Gather every line from the entries below that includes "hardcover".

-- EXTRACTED RECORDS follows --

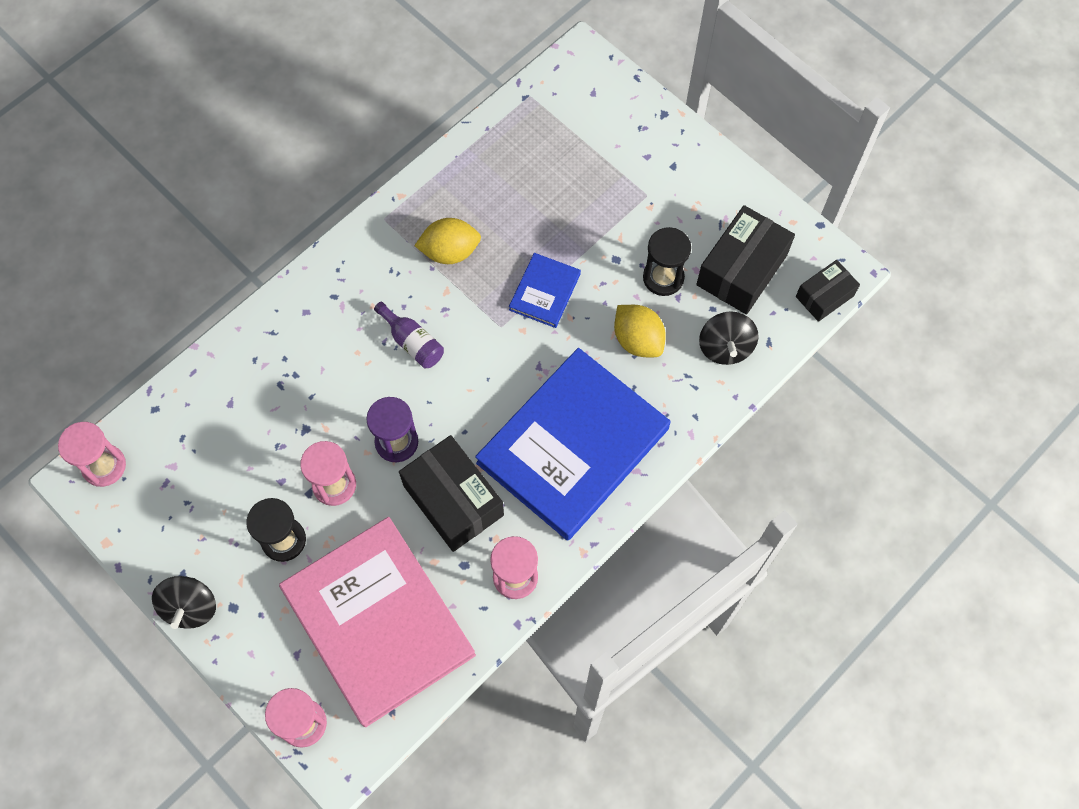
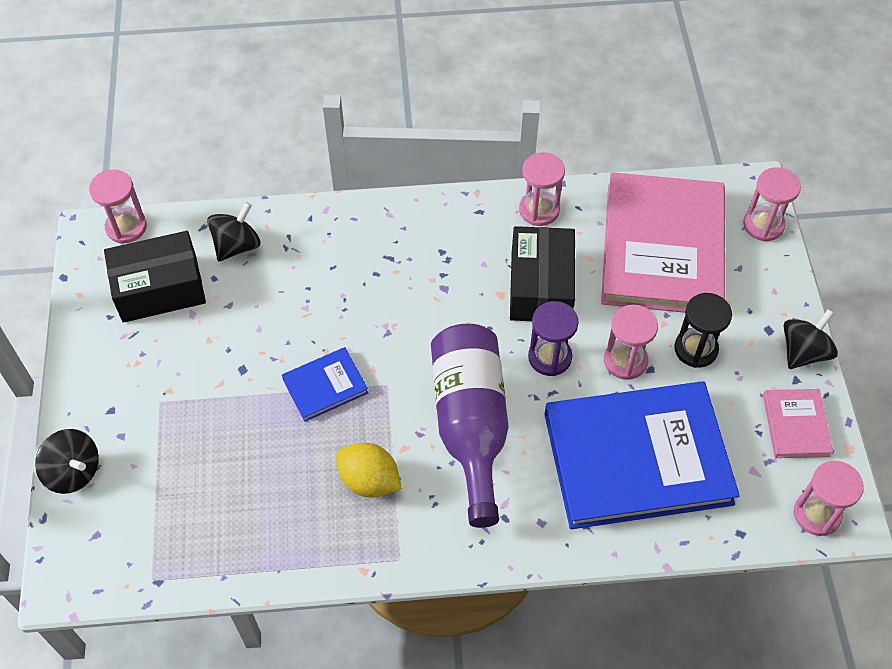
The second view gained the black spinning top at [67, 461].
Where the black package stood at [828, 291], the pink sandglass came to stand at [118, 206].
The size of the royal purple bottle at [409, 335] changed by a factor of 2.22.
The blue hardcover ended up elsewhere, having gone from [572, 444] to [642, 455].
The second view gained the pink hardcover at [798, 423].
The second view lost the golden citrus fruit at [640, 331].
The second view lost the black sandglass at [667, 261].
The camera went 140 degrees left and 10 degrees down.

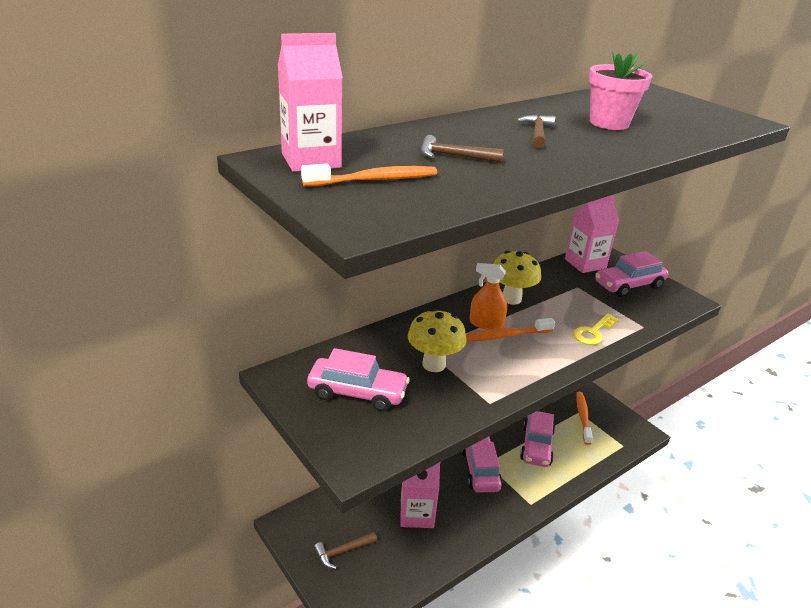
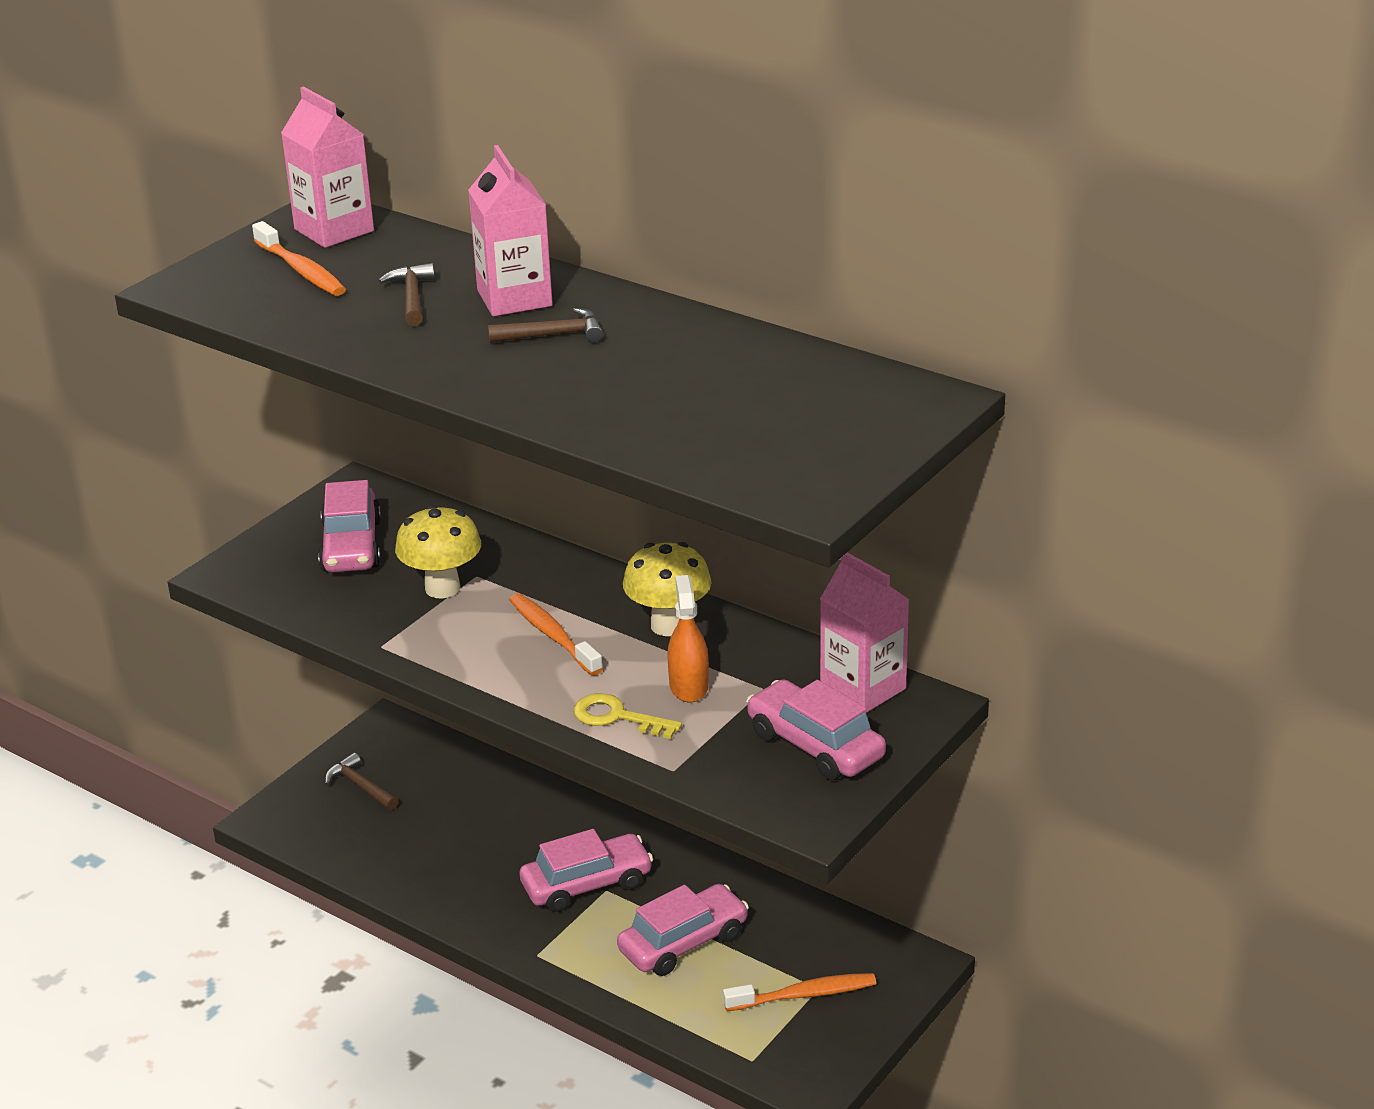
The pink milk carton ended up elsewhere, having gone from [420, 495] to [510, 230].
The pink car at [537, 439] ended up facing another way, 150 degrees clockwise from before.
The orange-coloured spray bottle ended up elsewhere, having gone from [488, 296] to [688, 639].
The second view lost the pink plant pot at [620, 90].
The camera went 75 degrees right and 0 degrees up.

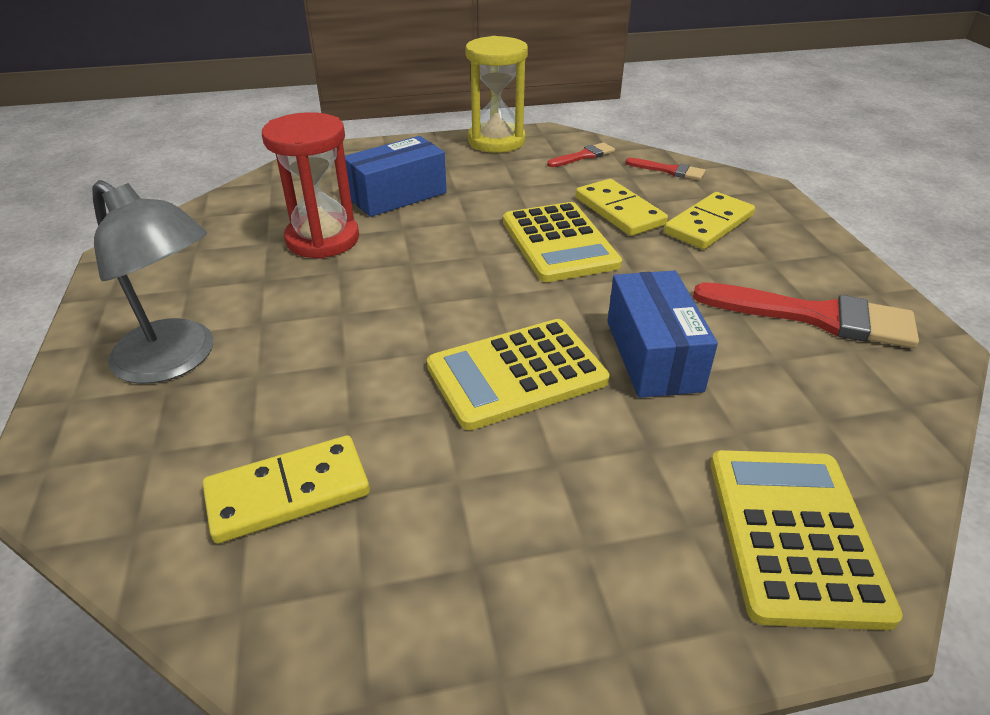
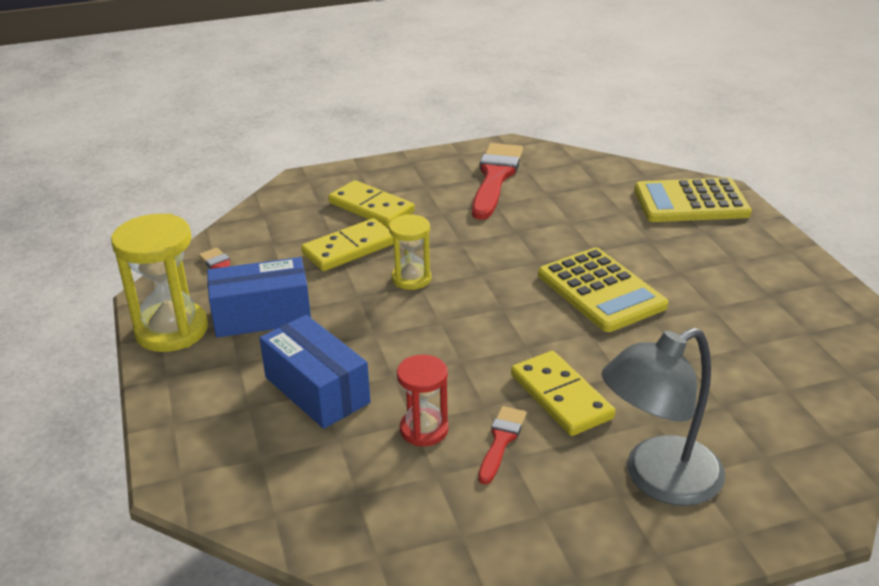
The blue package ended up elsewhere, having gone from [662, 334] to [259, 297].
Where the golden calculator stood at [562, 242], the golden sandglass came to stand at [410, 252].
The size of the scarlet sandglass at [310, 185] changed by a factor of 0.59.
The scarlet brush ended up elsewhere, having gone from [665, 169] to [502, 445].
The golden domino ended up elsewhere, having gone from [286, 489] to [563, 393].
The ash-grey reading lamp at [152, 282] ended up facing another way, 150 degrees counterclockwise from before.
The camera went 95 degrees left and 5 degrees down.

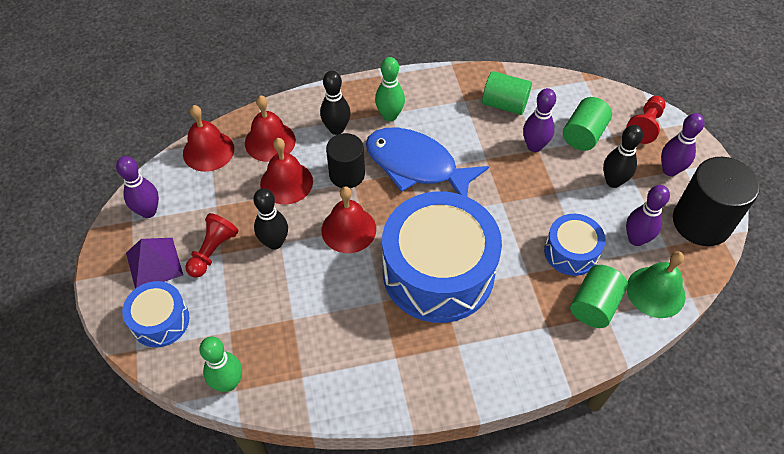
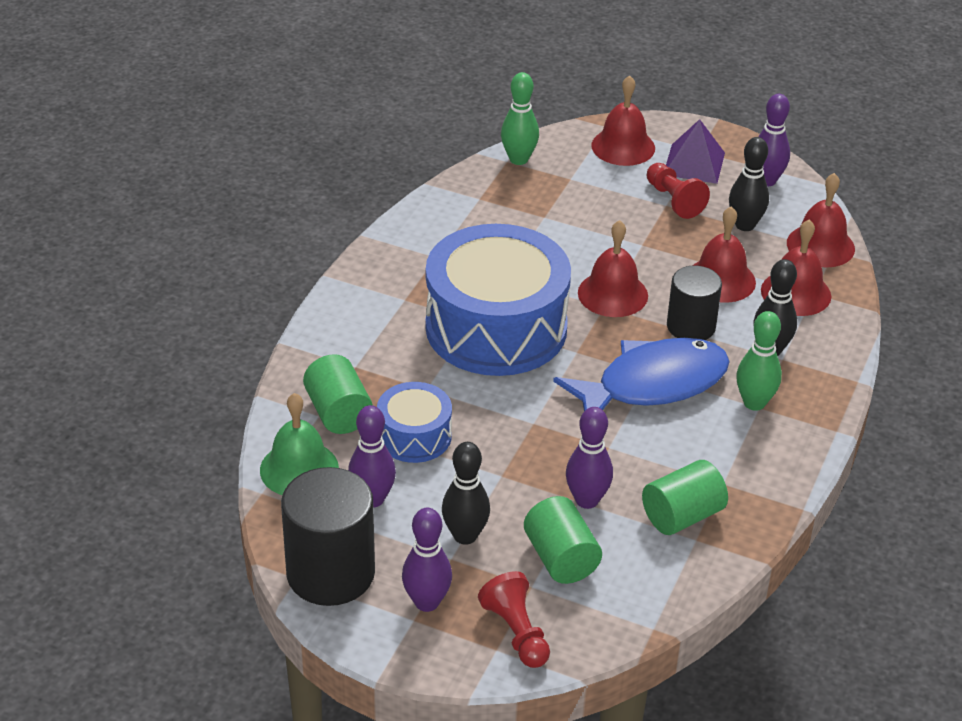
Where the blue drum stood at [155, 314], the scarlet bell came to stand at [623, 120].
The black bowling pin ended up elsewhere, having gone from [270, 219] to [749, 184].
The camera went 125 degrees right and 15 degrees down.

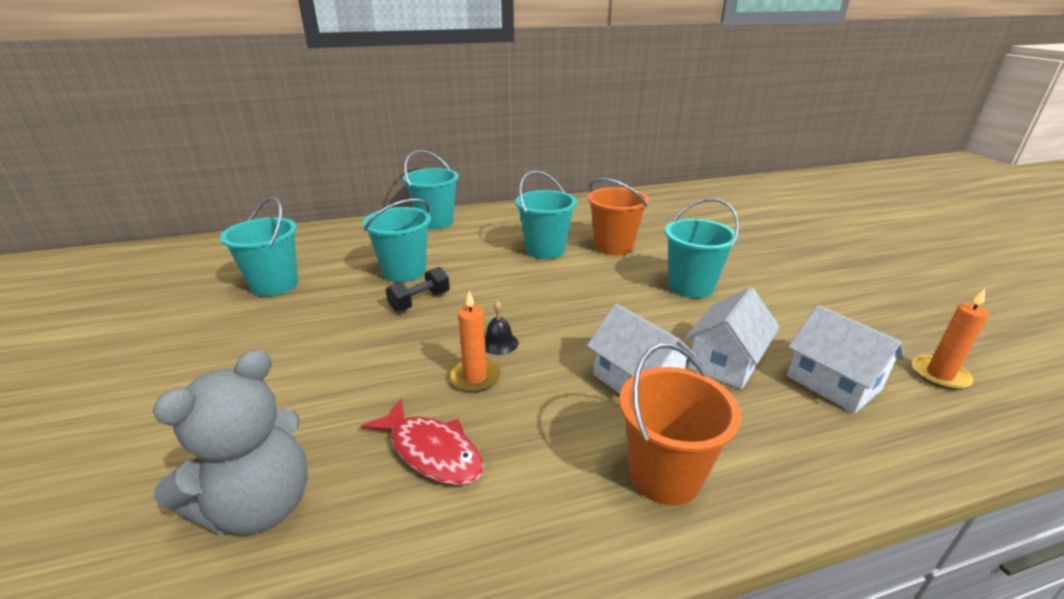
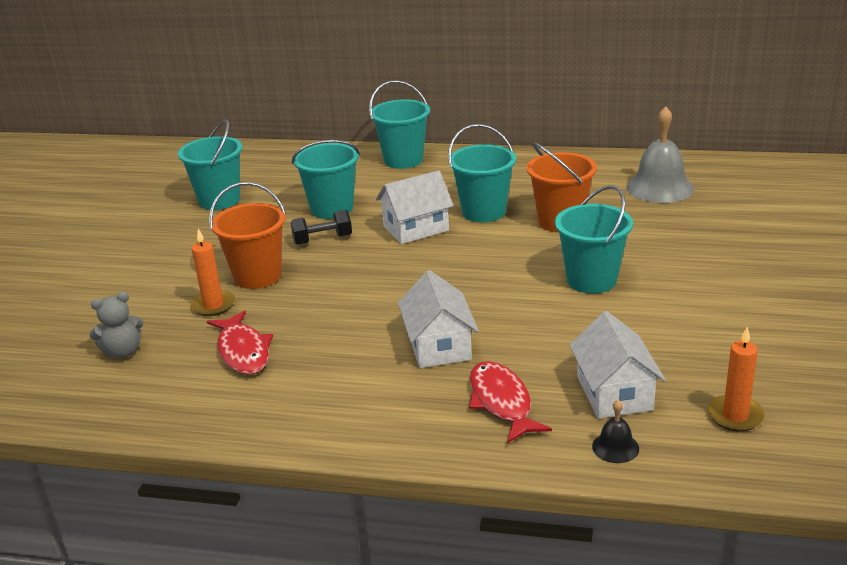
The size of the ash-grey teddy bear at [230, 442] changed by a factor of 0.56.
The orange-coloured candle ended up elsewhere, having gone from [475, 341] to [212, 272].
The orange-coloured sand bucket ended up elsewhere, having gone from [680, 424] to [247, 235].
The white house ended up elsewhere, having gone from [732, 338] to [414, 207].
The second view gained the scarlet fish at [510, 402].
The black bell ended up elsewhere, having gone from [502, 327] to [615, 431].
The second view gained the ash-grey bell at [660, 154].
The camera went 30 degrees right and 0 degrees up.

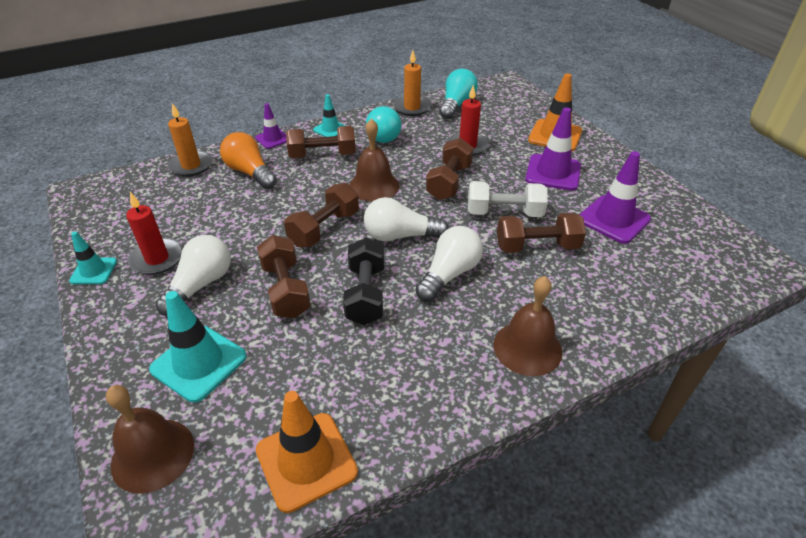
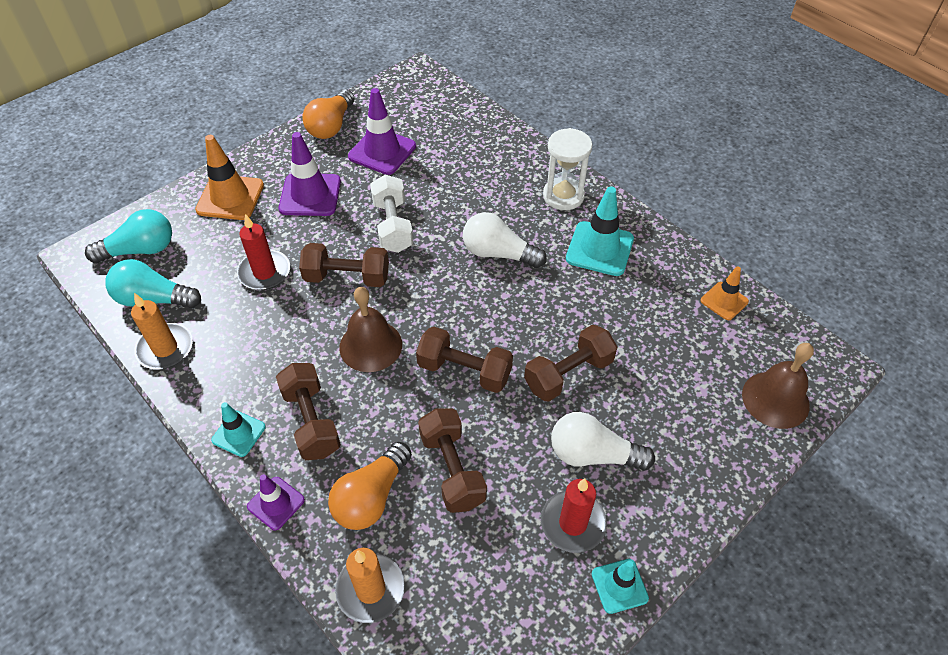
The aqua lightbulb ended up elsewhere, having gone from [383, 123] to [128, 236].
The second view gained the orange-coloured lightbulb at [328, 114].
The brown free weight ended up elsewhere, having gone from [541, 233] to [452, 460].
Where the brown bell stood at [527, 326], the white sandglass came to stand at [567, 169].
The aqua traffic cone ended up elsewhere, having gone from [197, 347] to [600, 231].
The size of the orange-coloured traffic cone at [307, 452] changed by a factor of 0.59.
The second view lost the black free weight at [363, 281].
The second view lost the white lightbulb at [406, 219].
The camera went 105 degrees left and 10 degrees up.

-- EXTRACTED RECORDS concluded --

__RESPONSE TO THIS EXERCISE__.
The blue hardcover ended up elsewhere, having gone from [572, 444] to [642, 455].
The second view gained the pink hardcover at [798, 423].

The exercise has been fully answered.